# Work instruction
Copy out exactly the lines from the first line of the material below through the line containing "U208 pin CS: U201/RB6 -> CH", and nothing beyond them.

# Data for processing
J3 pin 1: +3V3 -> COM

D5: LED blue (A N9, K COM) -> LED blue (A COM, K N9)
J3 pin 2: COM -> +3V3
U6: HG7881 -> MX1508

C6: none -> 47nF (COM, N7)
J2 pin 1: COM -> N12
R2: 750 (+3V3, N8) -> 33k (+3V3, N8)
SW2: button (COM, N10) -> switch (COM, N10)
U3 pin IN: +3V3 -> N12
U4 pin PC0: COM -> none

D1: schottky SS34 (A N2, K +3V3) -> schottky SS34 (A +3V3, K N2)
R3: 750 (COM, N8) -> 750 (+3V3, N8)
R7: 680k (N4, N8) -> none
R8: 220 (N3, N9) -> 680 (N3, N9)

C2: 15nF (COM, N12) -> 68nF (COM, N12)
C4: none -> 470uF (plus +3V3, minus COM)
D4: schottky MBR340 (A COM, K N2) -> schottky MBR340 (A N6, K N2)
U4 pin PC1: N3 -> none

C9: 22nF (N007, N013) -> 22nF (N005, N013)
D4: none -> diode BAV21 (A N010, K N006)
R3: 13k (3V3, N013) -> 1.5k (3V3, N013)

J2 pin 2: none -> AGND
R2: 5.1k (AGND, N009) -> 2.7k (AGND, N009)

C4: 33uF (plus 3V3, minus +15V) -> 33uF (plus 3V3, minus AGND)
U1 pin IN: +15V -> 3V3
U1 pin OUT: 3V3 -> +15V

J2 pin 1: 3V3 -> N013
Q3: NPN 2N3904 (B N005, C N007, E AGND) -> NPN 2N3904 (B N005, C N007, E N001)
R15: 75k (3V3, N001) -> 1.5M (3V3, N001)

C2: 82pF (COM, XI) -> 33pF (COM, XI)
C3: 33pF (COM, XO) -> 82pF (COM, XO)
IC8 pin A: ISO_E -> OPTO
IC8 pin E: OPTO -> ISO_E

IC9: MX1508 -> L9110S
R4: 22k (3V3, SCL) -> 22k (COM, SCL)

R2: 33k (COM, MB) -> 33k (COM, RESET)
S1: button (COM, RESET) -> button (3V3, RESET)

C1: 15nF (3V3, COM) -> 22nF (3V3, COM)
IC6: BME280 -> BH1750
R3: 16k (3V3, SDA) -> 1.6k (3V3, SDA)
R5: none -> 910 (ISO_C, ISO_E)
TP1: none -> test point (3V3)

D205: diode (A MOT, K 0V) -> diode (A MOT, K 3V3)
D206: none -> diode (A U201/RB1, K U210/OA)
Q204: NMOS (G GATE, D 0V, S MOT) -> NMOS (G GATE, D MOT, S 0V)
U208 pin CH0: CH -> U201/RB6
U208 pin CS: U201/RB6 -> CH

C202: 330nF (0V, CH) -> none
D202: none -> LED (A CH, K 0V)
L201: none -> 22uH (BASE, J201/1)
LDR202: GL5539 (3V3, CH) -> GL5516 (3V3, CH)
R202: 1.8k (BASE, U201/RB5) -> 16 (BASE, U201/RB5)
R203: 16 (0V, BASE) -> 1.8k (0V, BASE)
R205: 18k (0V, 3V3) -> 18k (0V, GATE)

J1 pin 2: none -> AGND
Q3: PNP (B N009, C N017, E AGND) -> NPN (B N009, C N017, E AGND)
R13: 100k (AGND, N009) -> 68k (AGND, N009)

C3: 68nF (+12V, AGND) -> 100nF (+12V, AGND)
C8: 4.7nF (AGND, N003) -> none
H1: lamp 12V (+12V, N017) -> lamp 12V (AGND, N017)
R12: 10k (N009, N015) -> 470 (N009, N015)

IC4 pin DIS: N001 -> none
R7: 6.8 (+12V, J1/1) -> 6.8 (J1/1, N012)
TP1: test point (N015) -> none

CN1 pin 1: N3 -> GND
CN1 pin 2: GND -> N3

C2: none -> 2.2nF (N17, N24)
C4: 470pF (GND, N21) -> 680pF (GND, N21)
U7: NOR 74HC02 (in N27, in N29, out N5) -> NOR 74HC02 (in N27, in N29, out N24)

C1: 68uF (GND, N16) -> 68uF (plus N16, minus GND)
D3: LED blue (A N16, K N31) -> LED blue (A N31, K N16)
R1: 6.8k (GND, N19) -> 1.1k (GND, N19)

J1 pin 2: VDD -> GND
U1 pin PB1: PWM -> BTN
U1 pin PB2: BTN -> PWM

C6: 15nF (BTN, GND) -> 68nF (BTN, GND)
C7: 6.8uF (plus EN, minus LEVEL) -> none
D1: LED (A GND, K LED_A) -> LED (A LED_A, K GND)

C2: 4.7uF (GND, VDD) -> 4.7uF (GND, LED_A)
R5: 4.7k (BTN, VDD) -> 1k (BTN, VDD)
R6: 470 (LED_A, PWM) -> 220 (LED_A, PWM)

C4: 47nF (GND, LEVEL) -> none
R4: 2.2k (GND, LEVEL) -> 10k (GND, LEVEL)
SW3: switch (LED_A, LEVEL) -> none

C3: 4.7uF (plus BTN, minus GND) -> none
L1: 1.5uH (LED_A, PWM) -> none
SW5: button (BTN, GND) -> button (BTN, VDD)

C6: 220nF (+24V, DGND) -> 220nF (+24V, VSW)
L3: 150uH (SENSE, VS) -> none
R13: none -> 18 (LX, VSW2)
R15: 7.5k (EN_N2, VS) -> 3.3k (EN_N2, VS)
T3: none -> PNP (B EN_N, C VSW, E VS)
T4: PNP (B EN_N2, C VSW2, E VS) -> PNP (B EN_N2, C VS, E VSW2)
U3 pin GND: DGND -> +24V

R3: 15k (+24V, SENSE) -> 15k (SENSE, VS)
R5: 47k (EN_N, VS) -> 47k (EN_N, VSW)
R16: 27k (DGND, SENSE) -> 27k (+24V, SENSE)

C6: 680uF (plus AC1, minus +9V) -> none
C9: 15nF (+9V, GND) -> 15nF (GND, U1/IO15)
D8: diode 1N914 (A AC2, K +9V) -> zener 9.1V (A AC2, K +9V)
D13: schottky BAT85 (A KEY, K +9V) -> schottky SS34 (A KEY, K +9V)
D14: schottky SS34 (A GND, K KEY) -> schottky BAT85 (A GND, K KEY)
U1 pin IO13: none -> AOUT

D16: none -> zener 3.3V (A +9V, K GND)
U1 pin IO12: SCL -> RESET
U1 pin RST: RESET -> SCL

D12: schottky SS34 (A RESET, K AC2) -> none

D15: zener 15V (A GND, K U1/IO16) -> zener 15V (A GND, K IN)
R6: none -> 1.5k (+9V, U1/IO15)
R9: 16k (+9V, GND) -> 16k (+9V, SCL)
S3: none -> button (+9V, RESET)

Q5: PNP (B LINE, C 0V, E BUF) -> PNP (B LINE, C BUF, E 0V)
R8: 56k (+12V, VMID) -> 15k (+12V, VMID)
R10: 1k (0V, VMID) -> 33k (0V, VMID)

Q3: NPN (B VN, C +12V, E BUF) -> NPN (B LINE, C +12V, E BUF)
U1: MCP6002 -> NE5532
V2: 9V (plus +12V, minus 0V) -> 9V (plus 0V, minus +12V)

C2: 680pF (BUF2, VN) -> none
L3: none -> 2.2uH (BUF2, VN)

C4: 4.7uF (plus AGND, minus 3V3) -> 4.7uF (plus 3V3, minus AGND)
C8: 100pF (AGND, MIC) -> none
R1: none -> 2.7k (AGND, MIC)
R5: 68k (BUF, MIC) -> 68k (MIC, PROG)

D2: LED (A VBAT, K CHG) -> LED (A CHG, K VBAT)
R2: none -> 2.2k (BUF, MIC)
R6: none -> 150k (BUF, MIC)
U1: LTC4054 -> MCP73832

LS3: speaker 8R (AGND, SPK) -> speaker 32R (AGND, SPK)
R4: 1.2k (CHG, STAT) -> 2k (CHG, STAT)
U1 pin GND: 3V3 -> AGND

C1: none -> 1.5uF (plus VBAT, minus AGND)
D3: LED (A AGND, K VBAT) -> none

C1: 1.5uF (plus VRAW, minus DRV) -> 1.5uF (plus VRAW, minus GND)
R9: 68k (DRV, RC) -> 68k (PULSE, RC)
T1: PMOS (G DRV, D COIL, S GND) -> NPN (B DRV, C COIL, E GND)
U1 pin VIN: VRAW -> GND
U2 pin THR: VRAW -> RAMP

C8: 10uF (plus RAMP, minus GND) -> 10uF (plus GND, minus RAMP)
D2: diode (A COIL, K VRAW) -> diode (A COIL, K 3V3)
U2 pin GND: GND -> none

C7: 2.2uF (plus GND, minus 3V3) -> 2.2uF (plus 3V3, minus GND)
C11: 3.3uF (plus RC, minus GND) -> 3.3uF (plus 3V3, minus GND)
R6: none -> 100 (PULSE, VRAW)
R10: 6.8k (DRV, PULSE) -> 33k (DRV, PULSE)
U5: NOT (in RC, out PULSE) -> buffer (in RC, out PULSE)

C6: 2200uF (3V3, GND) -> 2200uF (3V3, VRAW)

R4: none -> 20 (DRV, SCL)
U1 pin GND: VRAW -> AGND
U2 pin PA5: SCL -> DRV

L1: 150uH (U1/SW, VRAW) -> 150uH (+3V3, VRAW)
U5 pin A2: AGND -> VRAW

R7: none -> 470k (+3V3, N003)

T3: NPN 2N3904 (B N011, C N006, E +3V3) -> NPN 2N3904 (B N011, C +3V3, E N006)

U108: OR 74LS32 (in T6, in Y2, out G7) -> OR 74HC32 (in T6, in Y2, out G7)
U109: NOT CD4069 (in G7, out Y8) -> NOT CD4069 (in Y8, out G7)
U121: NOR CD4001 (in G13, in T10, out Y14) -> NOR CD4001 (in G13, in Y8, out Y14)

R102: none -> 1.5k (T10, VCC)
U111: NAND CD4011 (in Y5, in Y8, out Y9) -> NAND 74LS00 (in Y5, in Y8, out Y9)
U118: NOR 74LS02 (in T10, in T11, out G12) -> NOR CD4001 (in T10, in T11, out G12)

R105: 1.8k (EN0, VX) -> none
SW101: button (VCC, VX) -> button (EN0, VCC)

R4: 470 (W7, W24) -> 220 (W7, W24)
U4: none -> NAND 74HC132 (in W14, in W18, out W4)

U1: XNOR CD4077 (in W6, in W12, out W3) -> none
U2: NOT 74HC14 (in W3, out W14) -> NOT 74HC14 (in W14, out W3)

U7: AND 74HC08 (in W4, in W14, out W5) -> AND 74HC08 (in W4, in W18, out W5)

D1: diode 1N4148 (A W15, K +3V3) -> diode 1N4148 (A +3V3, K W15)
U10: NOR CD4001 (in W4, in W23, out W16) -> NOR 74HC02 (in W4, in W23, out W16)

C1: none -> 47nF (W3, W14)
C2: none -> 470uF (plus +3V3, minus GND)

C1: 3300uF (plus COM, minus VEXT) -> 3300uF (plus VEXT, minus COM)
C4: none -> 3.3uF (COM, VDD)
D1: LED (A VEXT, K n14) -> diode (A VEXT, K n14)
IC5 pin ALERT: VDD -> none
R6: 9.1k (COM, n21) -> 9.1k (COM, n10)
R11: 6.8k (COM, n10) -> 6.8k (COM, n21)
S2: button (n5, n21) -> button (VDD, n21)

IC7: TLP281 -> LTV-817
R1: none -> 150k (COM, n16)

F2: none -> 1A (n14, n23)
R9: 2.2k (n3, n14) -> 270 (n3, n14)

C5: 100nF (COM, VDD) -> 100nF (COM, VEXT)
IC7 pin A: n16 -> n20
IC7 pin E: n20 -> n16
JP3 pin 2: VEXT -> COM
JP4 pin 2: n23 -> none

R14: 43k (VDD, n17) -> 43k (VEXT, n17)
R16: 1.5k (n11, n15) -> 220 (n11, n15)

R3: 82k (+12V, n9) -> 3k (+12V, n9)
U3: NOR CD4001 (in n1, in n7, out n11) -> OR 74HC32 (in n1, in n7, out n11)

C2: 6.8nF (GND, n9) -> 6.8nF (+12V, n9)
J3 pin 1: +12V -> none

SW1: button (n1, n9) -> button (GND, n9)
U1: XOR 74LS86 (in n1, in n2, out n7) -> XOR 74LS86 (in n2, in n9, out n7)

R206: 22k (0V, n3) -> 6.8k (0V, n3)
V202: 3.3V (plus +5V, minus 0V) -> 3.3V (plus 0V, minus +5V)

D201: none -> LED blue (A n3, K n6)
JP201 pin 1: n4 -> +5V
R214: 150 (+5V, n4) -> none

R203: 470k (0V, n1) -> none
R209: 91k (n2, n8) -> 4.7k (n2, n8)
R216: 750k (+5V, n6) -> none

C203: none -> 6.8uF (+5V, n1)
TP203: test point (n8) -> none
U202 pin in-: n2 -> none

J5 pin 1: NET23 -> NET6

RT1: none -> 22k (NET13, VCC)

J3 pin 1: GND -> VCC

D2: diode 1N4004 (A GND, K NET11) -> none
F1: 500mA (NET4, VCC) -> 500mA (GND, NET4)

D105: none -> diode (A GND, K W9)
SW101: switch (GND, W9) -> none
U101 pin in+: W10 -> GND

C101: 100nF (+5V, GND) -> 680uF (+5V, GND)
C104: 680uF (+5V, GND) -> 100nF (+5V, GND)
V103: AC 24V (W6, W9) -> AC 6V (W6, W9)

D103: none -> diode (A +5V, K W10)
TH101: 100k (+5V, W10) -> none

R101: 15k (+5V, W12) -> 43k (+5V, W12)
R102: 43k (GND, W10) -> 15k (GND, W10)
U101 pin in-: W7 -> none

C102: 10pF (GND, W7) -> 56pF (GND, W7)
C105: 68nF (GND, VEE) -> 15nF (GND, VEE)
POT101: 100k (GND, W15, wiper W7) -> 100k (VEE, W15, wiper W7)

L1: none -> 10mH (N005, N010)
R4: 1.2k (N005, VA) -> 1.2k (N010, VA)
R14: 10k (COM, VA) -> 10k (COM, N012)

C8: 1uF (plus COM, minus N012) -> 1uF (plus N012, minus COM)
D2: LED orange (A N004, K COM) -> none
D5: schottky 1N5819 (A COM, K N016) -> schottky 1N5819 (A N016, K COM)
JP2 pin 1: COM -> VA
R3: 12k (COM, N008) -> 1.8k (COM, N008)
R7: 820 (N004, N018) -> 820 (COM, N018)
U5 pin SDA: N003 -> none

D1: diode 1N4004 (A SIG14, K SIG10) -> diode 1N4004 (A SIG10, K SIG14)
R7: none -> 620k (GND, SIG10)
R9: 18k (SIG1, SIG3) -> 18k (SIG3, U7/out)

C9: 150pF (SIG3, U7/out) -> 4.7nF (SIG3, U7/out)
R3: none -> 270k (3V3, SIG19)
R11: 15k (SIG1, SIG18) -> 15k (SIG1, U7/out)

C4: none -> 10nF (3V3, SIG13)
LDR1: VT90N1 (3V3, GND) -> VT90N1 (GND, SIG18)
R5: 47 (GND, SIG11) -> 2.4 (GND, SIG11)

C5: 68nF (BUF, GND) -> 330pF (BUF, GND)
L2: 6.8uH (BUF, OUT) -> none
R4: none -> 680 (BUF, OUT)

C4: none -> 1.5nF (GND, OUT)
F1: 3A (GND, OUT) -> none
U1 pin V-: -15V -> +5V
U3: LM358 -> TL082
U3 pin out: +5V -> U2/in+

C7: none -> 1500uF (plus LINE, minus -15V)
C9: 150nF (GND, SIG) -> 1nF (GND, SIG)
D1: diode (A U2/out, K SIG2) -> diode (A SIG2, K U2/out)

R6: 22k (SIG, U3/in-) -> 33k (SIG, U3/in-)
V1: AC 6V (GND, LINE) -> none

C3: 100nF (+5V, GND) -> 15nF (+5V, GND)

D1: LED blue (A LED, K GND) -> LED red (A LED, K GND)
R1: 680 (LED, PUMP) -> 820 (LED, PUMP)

# Completed task
J3 pin 1: +3V3 -> COM

D5: LED blue (A N9, K COM) -> LED blue (A COM, K N9)
J3 pin 2: COM -> +3V3
U6: HG7881 -> MX1508

C6: none -> 47nF (COM, N7)
J2 pin 1: COM -> N12
R2: 750 (+3V3, N8) -> 33k (+3V3, N8)
SW2: button (COM, N10) -> switch (COM, N10)
U3 pin IN: +3V3 -> N12
U4 pin PC0: COM -> none

D1: schottky SS34 (A N2, K +3V3) -> schottky SS34 (A +3V3, K N2)
R3: 750 (COM, N8) -> 750 (+3V3, N8)
R7: 680k (N4, N8) -> none
R8: 220 (N3, N9) -> 680 (N3, N9)

C2: 15nF (COM, N12) -> 68nF (COM, N12)
C4: none -> 470uF (plus +3V3, minus COM)
D4: schottky MBR340 (A COM, K N2) -> schottky MBR340 (A N6, K N2)
U4 pin PC1: N3 -> none

C9: 22nF (N007, N013) -> 22nF (N005, N013)
D4: none -> diode BAV21 (A N010, K N006)
R3: 13k (3V3, N013) -> 1.5k (3V3, N013)

J2 pin 2: none -> AGND
R2: 5.1k (AGND, N009) -> 2.7k (AGND, N009)

C4: 33uF (plus 3V3, minus +15V) -> 33uF (plus 3V3, minus AGND)
U1 pin IN: +15V -> 3V3
U1 pin OUT: 3V3 -> +15V

J2 pin 1: 3V3 -> N013
Q3: NPN 2N3904 (B N005, C N007, E AGND) -> NPN 2N3904 (B N005, C N007, E N001)
R15: 75k (3V3, N001) -> 1.5M (3V3, N001)

C2: 82pF (COM, XI) -> 33pF (COM, XI)
C3: 33pF (COM, XO) -> 82pF (COM, XO)
IC8 pin A: ISO_E -> OPTO
IC8 pin E: OPTO -> ISO_E

IC9: MX1508 -> L9110S
R4: 22k (3V3, SCL) -> 22k (COM, SCL)

R2: 33k (COM, MB) -> 33k (COM, RESET)
S1: button (COM, RESET) -> button (3V3, RESET)

C1: 15nF (3V3, COM) -> 22nF (3V3, COM)
IC6: BME280 -> BH1750
R3: 16k (3V3, SDA) -> 1.6k (3V3, SDA)
R5: none -> 910 (ISO_C, ISO_E)
TP1: none -> test point (3V3)

D205: diode (A MOT, K 0V) -> diode (A MOT, K 3V3)
D206: none -> diode (A U201/RB1, K U210/OA)
Q204: NMOS (G GATE, D 0V, S MOT) -> NMOS (G GATE, D MOT, S 0V)
U208 pin CH0: CH -> U201/RB6
U208 pin CS: U201/RB6 -> CH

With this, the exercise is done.